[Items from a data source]

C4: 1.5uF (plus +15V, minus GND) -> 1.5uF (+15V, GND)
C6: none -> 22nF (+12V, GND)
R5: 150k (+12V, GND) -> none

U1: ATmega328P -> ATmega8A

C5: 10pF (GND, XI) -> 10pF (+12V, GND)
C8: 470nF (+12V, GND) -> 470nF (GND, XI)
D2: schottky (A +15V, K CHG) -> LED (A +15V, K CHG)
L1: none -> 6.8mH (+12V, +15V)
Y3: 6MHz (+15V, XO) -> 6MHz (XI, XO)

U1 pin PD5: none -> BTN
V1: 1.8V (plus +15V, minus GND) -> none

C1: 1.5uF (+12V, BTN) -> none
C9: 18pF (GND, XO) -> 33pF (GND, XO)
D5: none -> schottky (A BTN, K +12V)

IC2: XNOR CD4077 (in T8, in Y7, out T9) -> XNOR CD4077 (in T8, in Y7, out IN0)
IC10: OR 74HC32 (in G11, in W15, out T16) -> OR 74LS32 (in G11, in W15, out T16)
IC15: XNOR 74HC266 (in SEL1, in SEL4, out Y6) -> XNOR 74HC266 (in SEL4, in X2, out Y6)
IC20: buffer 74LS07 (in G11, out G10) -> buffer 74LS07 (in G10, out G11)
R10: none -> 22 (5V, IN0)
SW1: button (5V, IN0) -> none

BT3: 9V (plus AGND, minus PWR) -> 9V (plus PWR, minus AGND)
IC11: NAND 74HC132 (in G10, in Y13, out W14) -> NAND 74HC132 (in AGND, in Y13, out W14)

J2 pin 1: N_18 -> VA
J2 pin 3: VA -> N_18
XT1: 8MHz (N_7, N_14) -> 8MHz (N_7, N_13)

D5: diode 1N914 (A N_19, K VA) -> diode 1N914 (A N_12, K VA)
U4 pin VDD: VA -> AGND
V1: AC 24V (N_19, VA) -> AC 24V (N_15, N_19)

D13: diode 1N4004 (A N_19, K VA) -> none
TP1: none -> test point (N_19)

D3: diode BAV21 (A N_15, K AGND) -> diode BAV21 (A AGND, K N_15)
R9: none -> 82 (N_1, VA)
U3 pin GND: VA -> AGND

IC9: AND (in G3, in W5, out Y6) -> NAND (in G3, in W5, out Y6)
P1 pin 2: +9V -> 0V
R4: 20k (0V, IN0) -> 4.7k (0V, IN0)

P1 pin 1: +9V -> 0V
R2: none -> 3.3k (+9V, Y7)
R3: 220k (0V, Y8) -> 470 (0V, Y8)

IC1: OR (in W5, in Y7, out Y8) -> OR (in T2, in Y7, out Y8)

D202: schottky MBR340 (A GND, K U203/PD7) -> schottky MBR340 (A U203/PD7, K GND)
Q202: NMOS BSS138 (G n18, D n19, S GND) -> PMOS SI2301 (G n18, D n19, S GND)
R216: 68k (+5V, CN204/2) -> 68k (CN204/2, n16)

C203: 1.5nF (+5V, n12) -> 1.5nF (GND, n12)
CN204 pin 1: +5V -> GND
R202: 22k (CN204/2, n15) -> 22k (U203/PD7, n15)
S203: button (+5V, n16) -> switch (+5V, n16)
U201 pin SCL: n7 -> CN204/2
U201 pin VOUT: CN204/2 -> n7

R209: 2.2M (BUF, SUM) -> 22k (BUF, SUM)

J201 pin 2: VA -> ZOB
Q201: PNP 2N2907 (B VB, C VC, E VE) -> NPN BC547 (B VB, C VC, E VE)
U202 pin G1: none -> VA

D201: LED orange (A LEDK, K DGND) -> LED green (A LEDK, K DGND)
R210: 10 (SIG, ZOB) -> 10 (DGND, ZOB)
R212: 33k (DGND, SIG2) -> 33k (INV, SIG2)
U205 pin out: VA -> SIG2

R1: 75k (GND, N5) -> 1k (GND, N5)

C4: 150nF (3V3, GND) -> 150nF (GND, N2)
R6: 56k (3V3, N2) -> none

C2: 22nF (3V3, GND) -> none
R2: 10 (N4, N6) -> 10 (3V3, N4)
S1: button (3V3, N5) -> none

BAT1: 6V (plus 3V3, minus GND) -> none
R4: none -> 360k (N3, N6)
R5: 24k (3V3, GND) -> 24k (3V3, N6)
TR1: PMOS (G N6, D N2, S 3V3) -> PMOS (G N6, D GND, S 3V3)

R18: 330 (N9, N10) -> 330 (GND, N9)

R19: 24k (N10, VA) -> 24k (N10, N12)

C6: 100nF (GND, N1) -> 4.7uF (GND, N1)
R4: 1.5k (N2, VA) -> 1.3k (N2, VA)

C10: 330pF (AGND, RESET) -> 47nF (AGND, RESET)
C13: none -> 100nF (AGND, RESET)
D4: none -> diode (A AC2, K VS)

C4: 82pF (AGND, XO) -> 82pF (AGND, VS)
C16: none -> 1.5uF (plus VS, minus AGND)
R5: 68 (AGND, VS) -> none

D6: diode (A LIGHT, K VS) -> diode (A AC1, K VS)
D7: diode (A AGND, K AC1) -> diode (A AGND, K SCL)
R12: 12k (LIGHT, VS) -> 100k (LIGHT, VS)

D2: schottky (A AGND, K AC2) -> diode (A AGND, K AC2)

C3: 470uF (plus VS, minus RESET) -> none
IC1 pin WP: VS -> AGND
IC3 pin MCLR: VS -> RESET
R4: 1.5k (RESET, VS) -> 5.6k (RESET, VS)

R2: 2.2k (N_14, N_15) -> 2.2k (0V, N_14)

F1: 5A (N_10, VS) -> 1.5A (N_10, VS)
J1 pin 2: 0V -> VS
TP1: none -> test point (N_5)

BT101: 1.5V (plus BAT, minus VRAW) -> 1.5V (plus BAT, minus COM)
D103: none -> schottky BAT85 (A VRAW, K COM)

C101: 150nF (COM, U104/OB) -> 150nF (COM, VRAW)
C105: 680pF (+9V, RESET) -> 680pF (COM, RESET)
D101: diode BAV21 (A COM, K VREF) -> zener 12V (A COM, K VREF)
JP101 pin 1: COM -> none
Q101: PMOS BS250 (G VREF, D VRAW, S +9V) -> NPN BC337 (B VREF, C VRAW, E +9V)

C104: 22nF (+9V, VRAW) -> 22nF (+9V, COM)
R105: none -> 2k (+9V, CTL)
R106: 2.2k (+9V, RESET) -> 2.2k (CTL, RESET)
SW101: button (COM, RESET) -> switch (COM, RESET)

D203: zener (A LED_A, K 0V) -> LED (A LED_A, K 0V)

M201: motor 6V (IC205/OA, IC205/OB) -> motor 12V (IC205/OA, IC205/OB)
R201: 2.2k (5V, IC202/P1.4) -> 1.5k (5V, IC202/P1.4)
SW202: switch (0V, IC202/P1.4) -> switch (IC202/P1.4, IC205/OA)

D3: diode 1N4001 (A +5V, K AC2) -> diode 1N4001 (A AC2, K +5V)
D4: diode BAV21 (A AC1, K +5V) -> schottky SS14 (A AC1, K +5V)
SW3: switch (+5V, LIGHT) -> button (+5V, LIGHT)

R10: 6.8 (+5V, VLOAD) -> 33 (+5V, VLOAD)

* [Problem] Transcribe each record exactly as it is written above.

* [Answer to the exercise]
C4: 1.5uF (plus +15V, minus GND) -> 1.5uF (+15V, GND)
C6: none -> 22nF (+12V, GND)
R5: 150k (+12V, GND) -> none

U1: ATmega328P -> ATmega8A

C5: 10pF (GND, XI) -> 10pF (+12V, GND)
C8: 470nF (+12V, GND) -> 470nF (GND, XI)
D2: schottky (A +15V, K CHG) -> LED (A +15V, K CHG)
L1: none -> 6.8mH (+12V, +15V)
Y3: 6MHz (+15V, XO) -> 6MHz (XI, XO)

U1 pin PD5: none -> BTN
V1: 1.8V (plus +15V, minus GND) -> none

C1: 1.5uF (+12V, BTN) -> none
C9: 18pF (GND, XO) -> 33pF (GND, XO)
D5: none -> schottky (A BTN, K +12V)

IC2: XNOR CD4077 (in T8, in Y7, out T9) -> XNOR CD4077 (in T8, in Y7, out IN0)
IC10: OR 74HC32 (in G11, in W15, out T16) -> OR 74LS32 (in G11, in W15, out T16)
IC15: XNOR 74HC266 (in SEL1, in SEL4, out Y6) -> XNOR 74HC266 (in SEL4, in X2, out Y6)
IC20: buffer 74LS07 (in G11, out G10) -> buffer 74LS07 (in G10, out G11)
R10: none -> 22 (5V, IN0)
SW1: button (5V, IN0) -> none

BT3: 9V (plus AGND, minus PWR) -> 9V (plus PWR, minus AGND)
IC11: NAND 74HC132 (in G10, in Y13, out W14) -> NAND 74HC132 (in AGND, in Y13, out W14)

J2 pin 1: N_18 -> VA
J2 pin 3: VA -> N_18
XT1: 8MHz (N_7, N_14) -> 8MHz (N_7, N_13)

D5: diode 1N914 (A N_19, K VA) -> diode 1N914 (A N_12, K VA)
U4 pin VDD: VA -> AGND
V1: AC 24V (N_19, VA) -> AC 24V (N_15, N_19)

D13: diode 1N4004 (A N_19, K VA) -> none
TP1: none -> test point (N_19)

D3: diode BAV21 (A N_15, K AGND) -> diode BAV21 (A AGND, K N_15)
R9: none -> 82 (N_1, VA)
U3 pin GND: VA -> AGND

IC9: AND (in G3, in W5, out Y6) -> NAND (in G3, in W5, out Y6)
P1 pin 2: +9V -> 0V
R4: 20k (0V, IN0) -> 4.7k (0V, IN0)

P1 pin 1: +9V -> 0V
R2: none -> 3.3k (+9V, Y7)
R3: 220k (0V, Y8) -> 470 (0V, Y8)

IC1: OR (in W5, in Y7, out Y8) -> OR (in T2, in Y7, out Y8)

D202: schottky MBR340 (A GND, K U203/PD7) -> schottky MBR340 (A U203/PD7, K GND)
Q202: NMOS BSS138 (G n18, D n19, S GND) -> PMOS SI2301 (G n18, D n19, S GND)
R216: 68k (+5V, CN204/2) -> 68k (CN204/2, n16)

C203: 1.5nF (+5V, n12) -> 1.5nF (GND, n12)
CN204 pin 1: +5V -> GND
R202: 22k (CN204/2, n15) -> 22k (U203/PD7, n15)
S203: button (+5V, n16) -> switch (+5V, n16)
U201 pin SCL: n7 -> CN204/2
U201 pin VOUT: CN204/2 -> n7

R209: 2.2M (BUF, SUM) -> 22k (BUF, SUM)

J201 pin 2: VA -> ZOB
Q201: PNP 2N2907 (B VB, C VC, E VE) -> NPN BC547 (B VB, C VC, E VE)
U202 pin G1: none -> VA

D201: LED orange (A LEDK, K DGND) -> LED green (A LEDK, K DGND)
R210: 10 (SIG, ZOB) -> 10 (DGND, ZOB)
R212: 33k (DGND, SIG2) -> 33k (INV, SIG2)
U205 pin out: VA -> SIG2

R1: 75k (GND, N5) -> 1k (GND, N5)

C4: 150nF (3V3, GND) -> 150nF (GND, N2)
R6: 56k (3V3, N2) -> none

C2: 22nF (3V3, GND) -> none
R2: 10 (N4, N6) -> 10 (3V3, N4)
S1: button (3V3, N5) -> none

BAT1: 6V (plus 3V3, minus GND) -> none
R4: none -> 360k (N3, N6)
R5: 24k (3V3, GND) -> 24k (3V3, N6)
TR1: PMOS (G N6, D N2, S 3V3) -> PMOS (G N6, D GND, S 3V3)

R18: 330 (N9, N10) -> 330 (GND, N9)

R19: 24k (N10, VA) -> 24k (N10, N12)

C6: 100nF (GND, N1) -> 4.7uF (GND, N1)
R4: 1.5k (N2, VA) -> 1.3k (N2, VA)

C10: 330pF (AGND, RESET) -> 47nF (AGND, RESET)
C13: none -> 100nF (AGND, RESET)
D4: none -> diode (A AC2, K VS)

C4: 82pF (AGND, XO) -> 82pF (AGND, VS)
C16: none -> 1.5uF (plus VS, minus AGND)
R5: 68 (AGND, VS) -> none

D6: diode (A LIGHT, K VS) -> diode (A AC1, K VS)
D7: diode (A AGND, K AC1) -> diode (A AGND, K SCL)
R12: 12k (LIGHT, VS) -> 100k (LIGHT, VS)

D2: schottky (A AGND, K AC2) -> diode (A AGND, K AC2)

C3: 470uF (plus VS, minus RESET) -> none
IC1 pin WP: VS -> AGND
IC3 pin MCLR: VS -> RESET
R4: 1.5k (RESET, VS) -> 5.6k (RESET, VS)

R2: 2.2k (N_14, N_15) -> 2.2k (0V, N_14)

F1: 5A (N_10, VS) -> 1.5A (N_10, VS)
J1 pin 2: 0V -> VS
TP1: none -> test point (N_5)

BT101: 1.5V (plus BAT, minus VRAW) -> 1.5V (plus BAT, minus COM)
D103: none -> schottky BAT85 (A VRAW, K COM)

C101: 150nF (COM, U104/OB) -> 150nF (COM, VRAW)
C105: 680pF (+9V, RESET) -> 680pF (COM, RESET)
D101: diode BAV21 (A COM, K VREF) -> zener 12V (A COM, K VREF)
JP101 pin 1: COM -> none
Q101: PMOS BS250 (G VREF, D VRAW, S +9V) -> NPN BC337 (B VREF, C VRAW, E +9V)

C104: 22nF (+9V, VRAW) -> 22nF (+9V, COM)
R105: none -> 2k (+9V, CTL)
R106: 2.2k (+9V, RESET) -> 2.2k (CTL, RESET)
SW101: button (COM, RESET) -> switch (COM, RESET)

D203: zener (A LED_A, K 0V) -> LED (A LED_A, K 0V)

M201: motor 6V (IC205/OA, IC205/OB) -> motor 12V (IC205/OA, IC205/OB)
R201: 2.2k (5V, IC202/P1.4) -> 1.5k (5V, IC202/P1.4)
SW202: switch (0V, IC202/P1.4) -> switch (IC202/P1.4, IC205/OA)

D3: diode 1N4001 (A +5V, K AC2) -> diode 1N4001 (A AC2, K +5V)
D4: diode BAV21 (A AC1, K +5V) -> schottky SS14 (A AC1, K +5V)
SW3: switch (+5V, LIGHT) -> button (+5V, LIGHT)

R10: 6.8 (+5V, VLOAD) -> 33 (+5V, VLOAD)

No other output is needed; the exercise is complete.